** MATERIAL TO PROCESS follows **
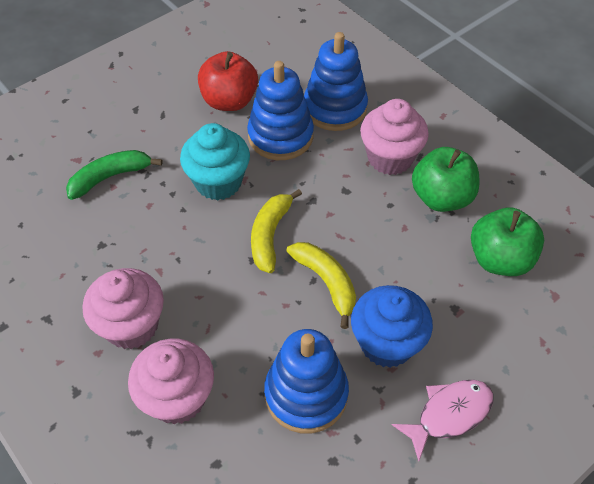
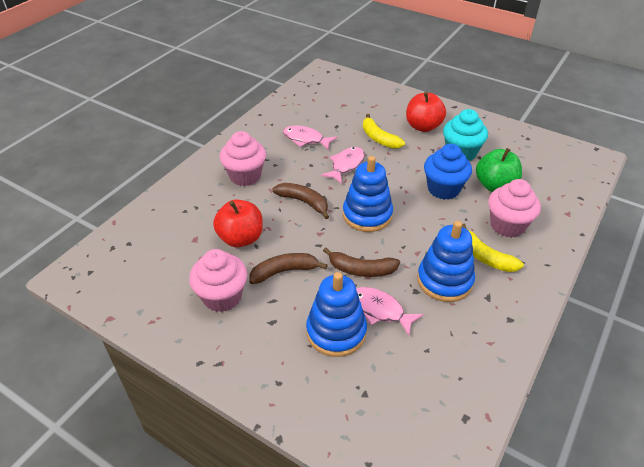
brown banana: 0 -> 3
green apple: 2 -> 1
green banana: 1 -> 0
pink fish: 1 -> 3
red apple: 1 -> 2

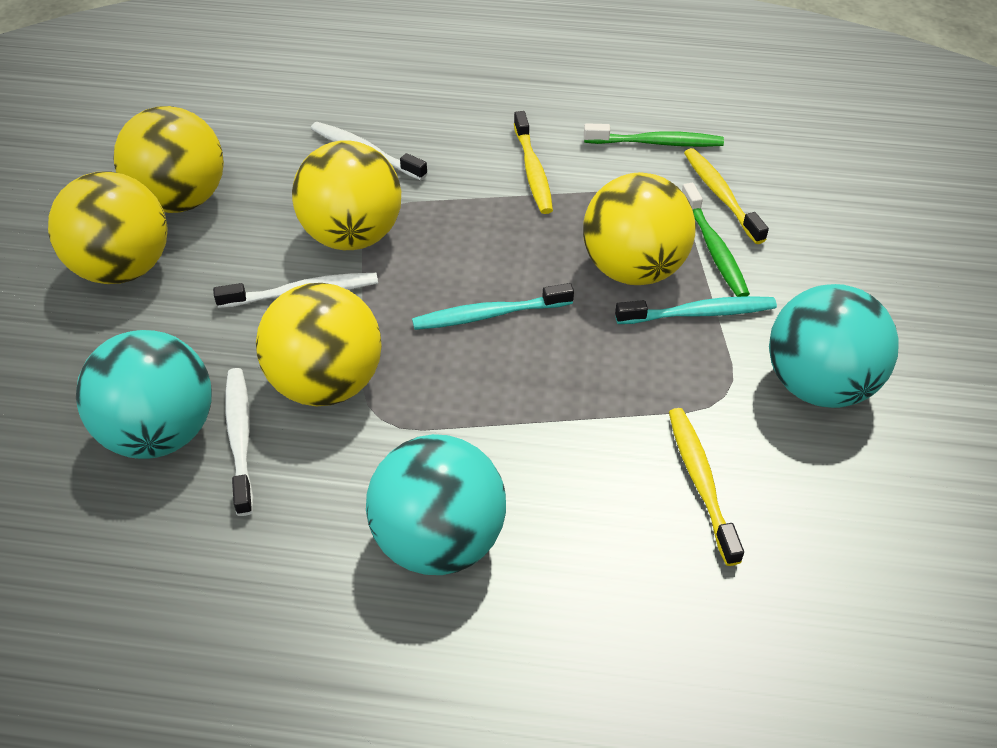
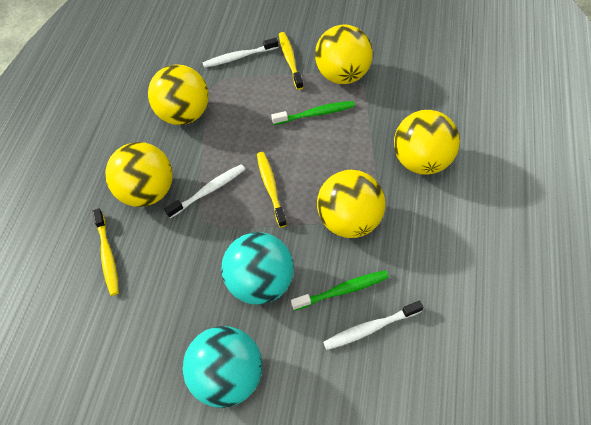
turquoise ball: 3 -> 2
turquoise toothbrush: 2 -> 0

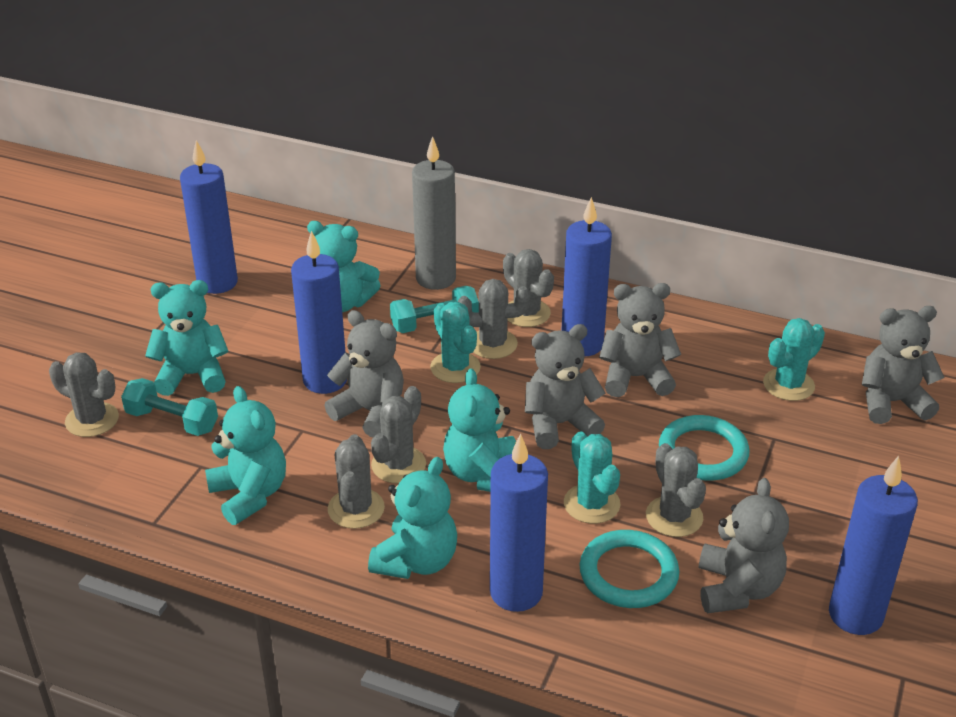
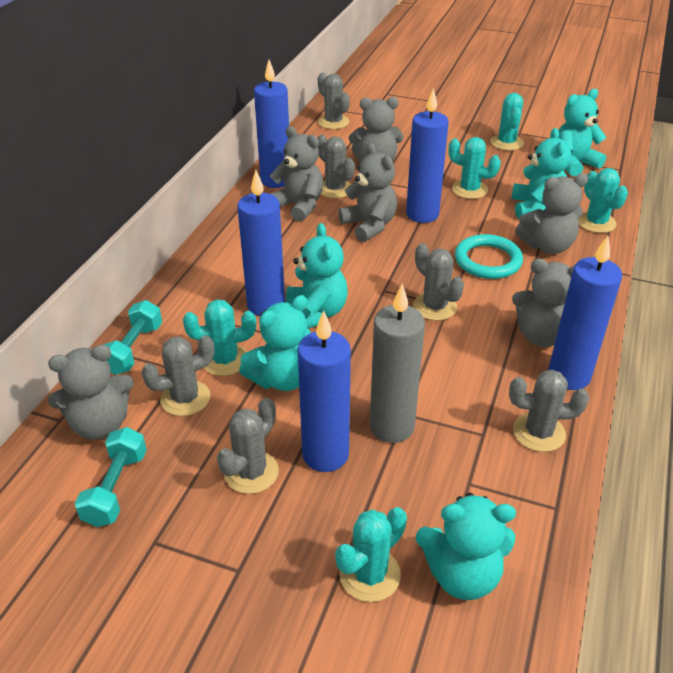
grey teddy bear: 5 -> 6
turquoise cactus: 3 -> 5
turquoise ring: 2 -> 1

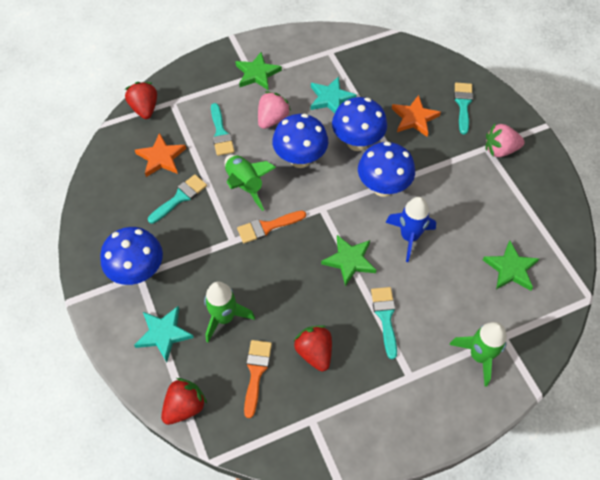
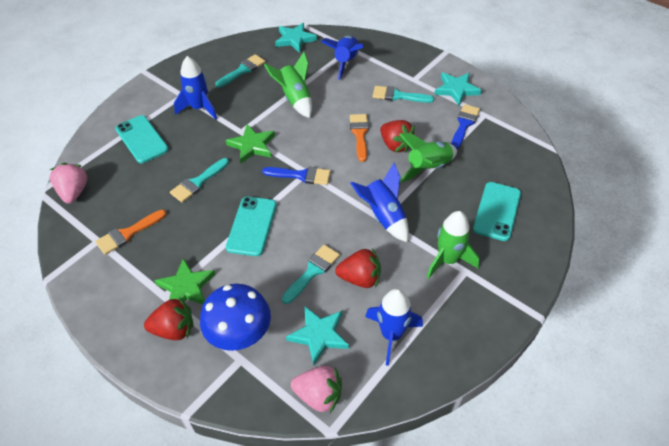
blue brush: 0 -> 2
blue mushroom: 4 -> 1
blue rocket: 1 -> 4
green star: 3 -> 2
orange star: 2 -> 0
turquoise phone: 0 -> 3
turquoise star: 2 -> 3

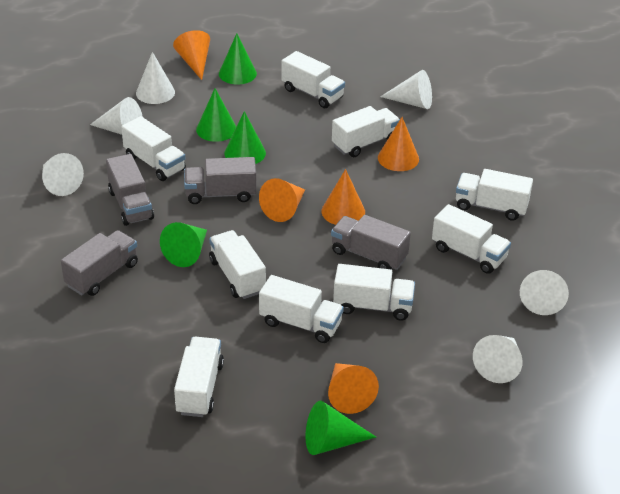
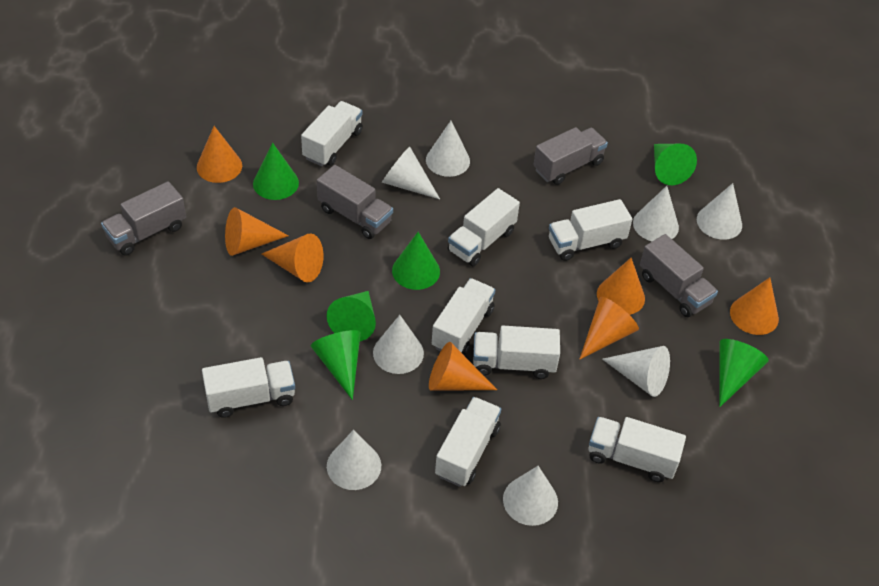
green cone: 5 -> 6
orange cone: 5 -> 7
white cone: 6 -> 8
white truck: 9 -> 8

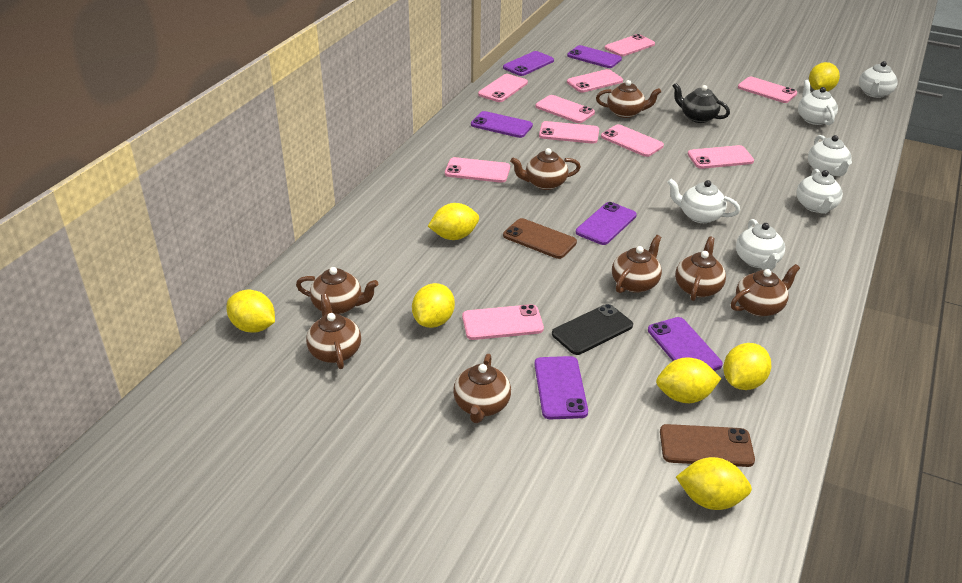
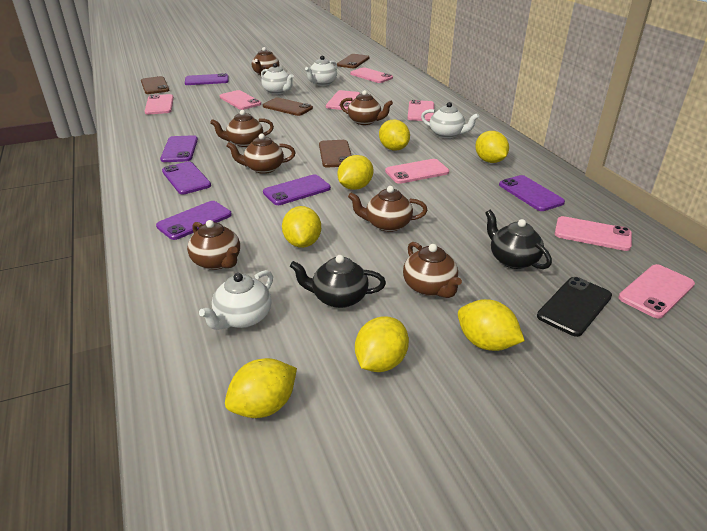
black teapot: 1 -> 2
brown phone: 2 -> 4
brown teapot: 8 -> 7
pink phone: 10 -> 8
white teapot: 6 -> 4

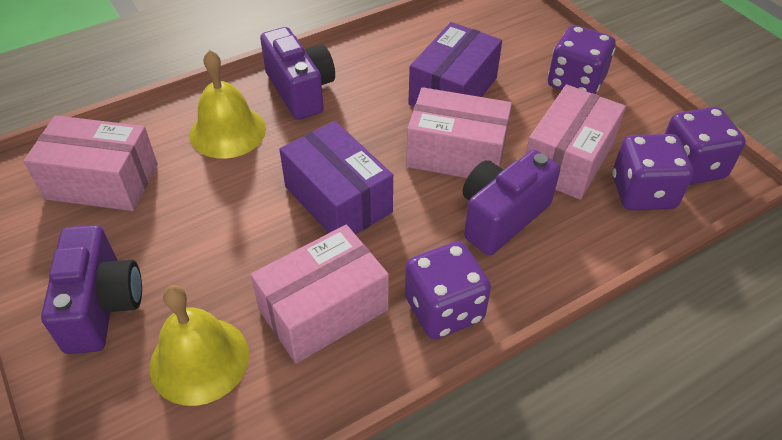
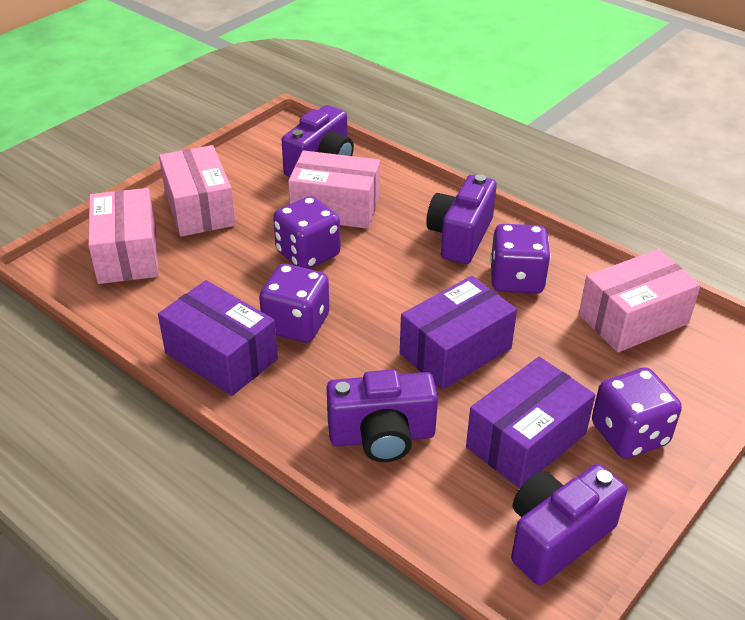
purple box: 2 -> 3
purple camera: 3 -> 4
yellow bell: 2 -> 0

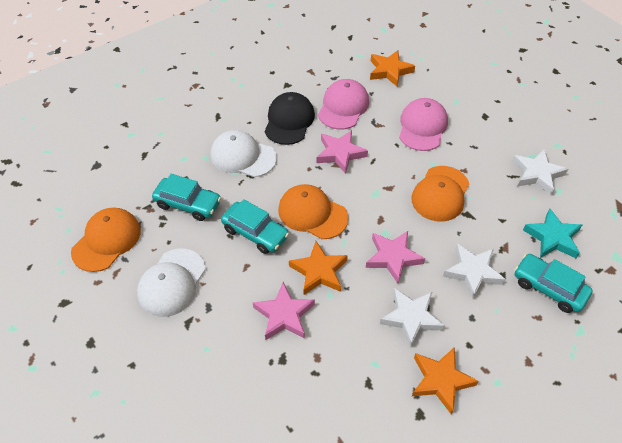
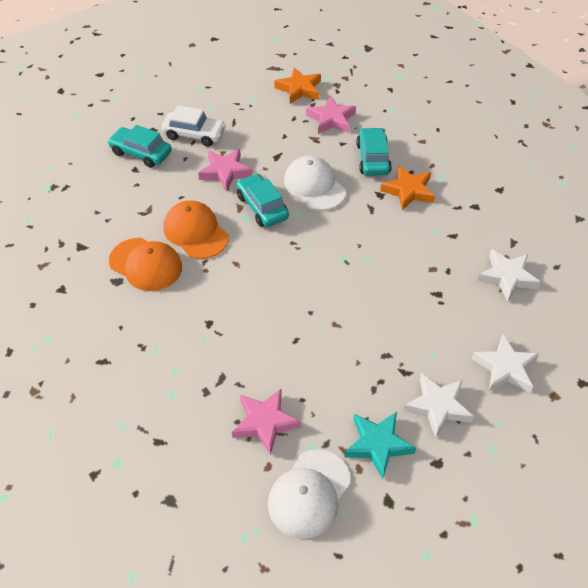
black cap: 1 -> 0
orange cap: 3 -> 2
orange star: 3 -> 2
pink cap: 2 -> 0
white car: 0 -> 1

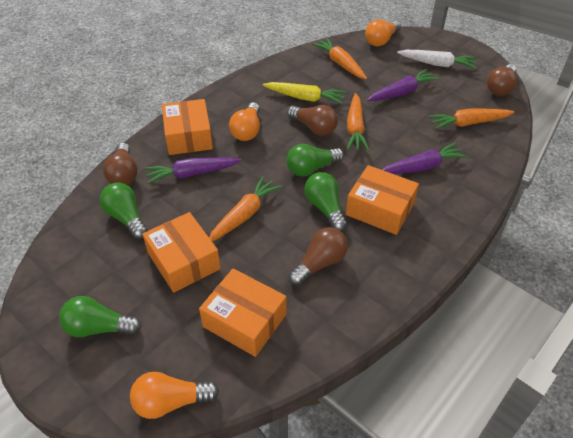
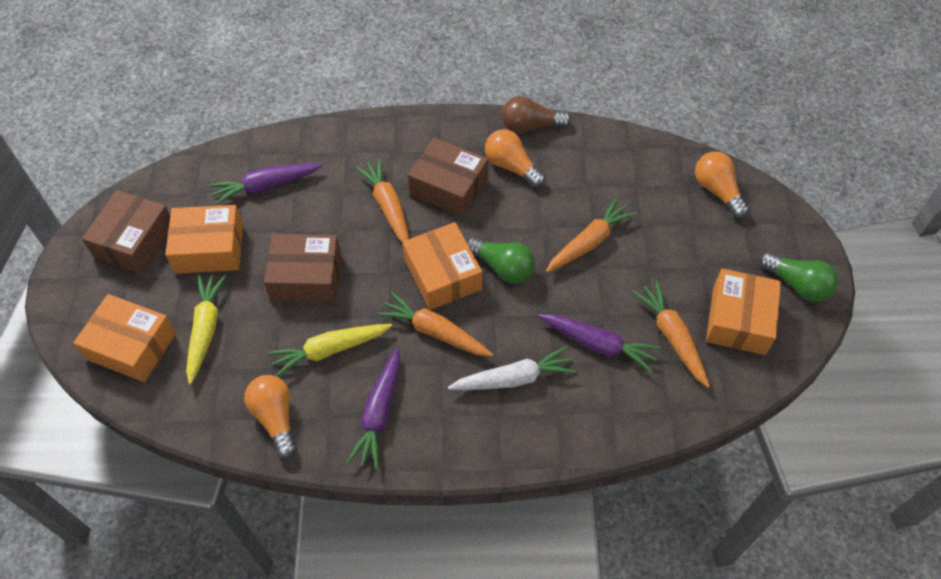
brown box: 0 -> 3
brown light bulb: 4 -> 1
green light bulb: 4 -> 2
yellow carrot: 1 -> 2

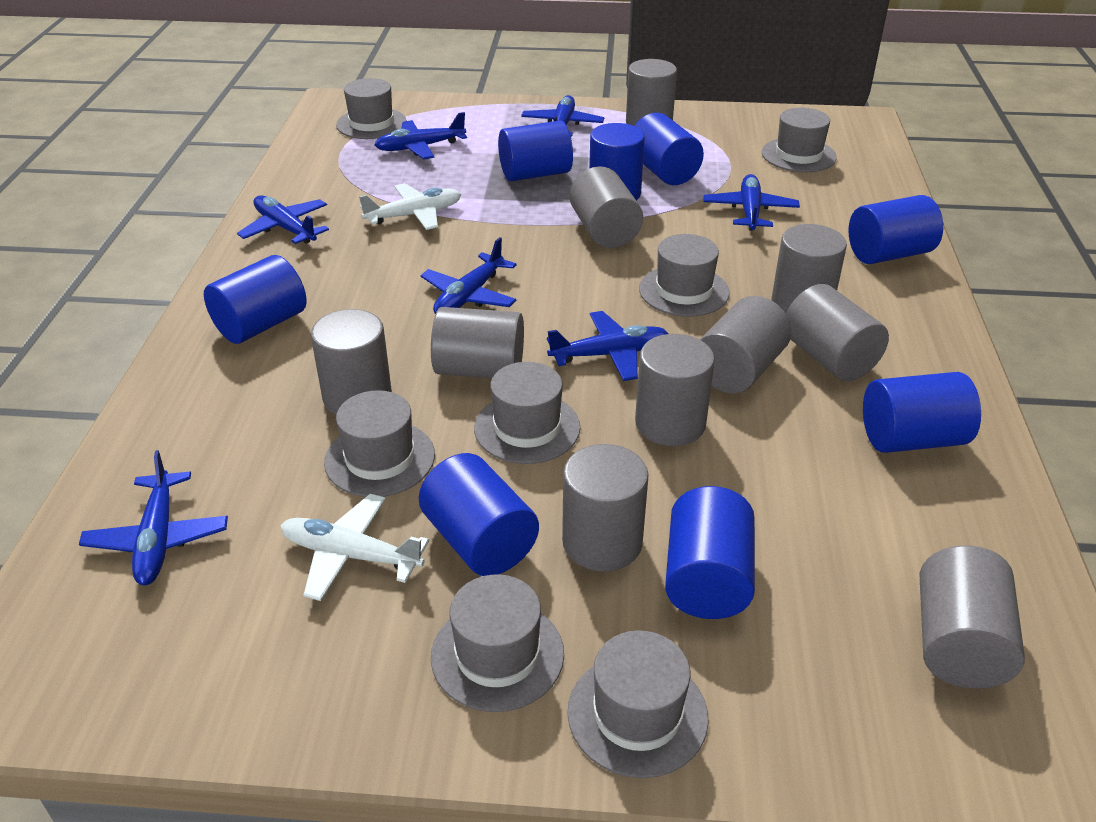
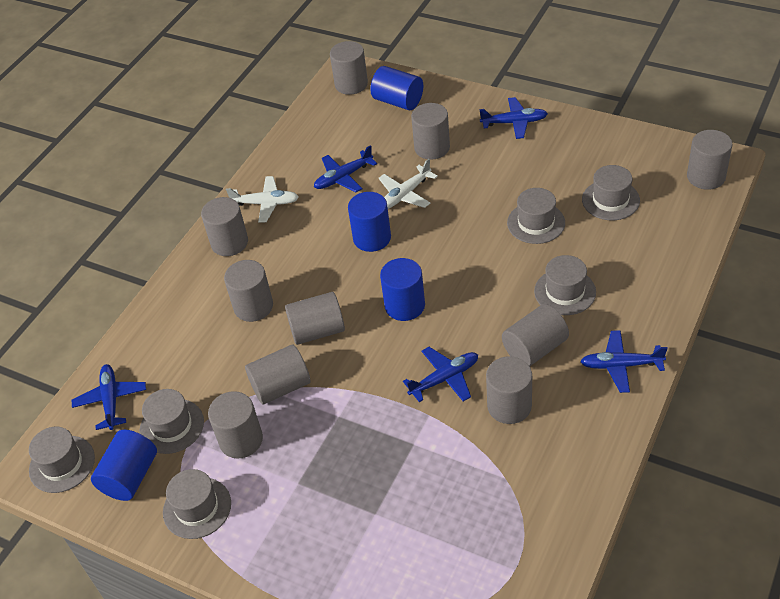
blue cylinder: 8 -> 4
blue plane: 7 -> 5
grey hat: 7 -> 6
** End of MATERIAL TO PROCESS **
• _TRY IT_:
Copy out every entry above exactly. Leave the pictures out.

• _REPLY TO THE TASK_:
brown banana: 0 -> 3
green apple: 2 -> 1
green banana: 1 -> 0
pink fish: 1 -> 3
red apple: 1 -> 2

turquoise ball: 3 -> 2
turquoise toothbrush: 2 -> 0

grey teddy bear: 5 -> 6
turquoise cactus: 3 -> 5
turquoise ring: 2 -> 1

blue brush: 0 -> 2
blue mushroom: 4 -> 1
blue rocket: 1 -> 4
green star: 3 -> 2
orange star: 2 -> 0
turquoise phone: 0 -> 3
turquoise star: 2 -> 3

green cone: 5 -> 6
orange cone: 5 -> 7
white cone: 6 -> 8
white truck: 9 -> 8

black teapot: 1 -> 2
brown phone: 2 -> 4
brown teapot: 8 -> 7
pink phone: 10 -> 8
white teapot: 6 -> 4

purple box: 2 -> 3
purple camera: 3 -> 4
yellow bell: 2 -> 0

black cap: 1 -> 0
orange cap: 3 -> 2
orange star: 3 -> 2
pink cap: 2 -> 0
white car: 0 -> 1

brown box: 0 -> 3
brown light bulb: 4 -> 1
green light bulb: 4 -> 2
yellow carrot: 1 -> 2

blue cylinder: 8 -> 4
blue plane: 7 -> 5
grey hat: 7 -> 6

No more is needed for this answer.